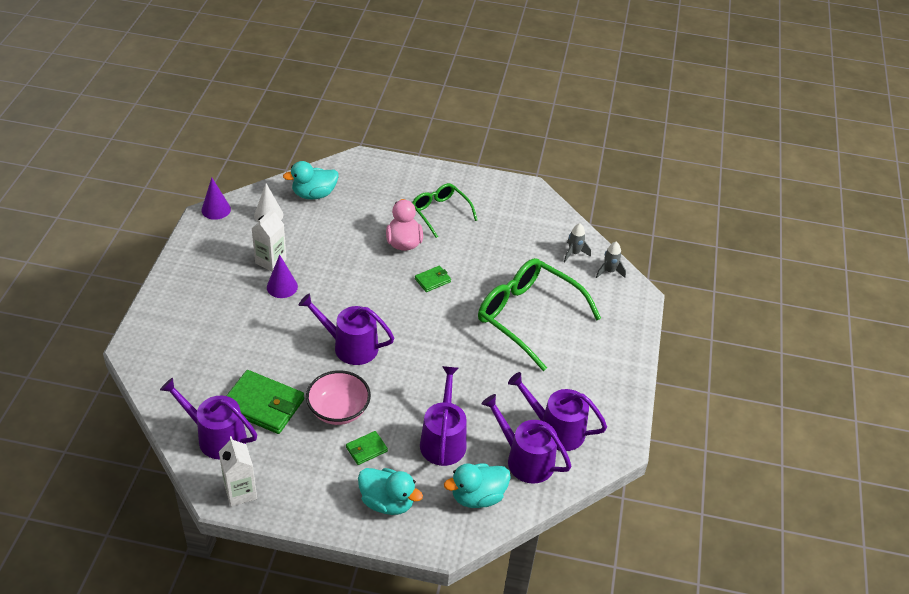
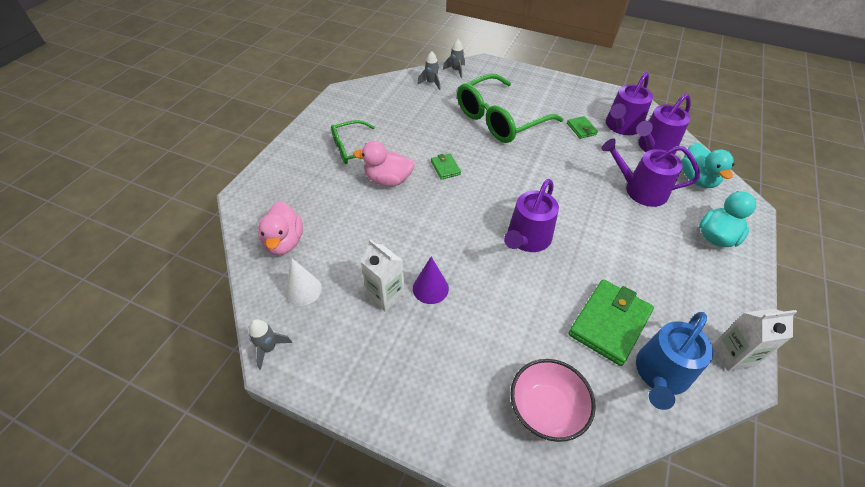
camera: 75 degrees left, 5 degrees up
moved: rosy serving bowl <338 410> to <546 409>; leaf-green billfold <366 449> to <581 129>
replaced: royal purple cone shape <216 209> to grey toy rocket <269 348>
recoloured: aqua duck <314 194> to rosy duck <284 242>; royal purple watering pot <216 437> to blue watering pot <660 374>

## Exercise objective
The pictures are to be omitted, and the rest of the listing is to be transcribed exactly.

## Response to this exercise
camera: 75 degrees left, 5 degrees up
moved: rosy serving bowl <338 410> to <546 409>; leaf-green billfold <366 449> to <581 129>
replaced: royal purple cone shape <216 209> to grey toy rocket <269 348>
recoloured: aqua duck <314 194> to rosy duck <284 242>; royal purple watering pot <216 437> to blue watering pot <660 374>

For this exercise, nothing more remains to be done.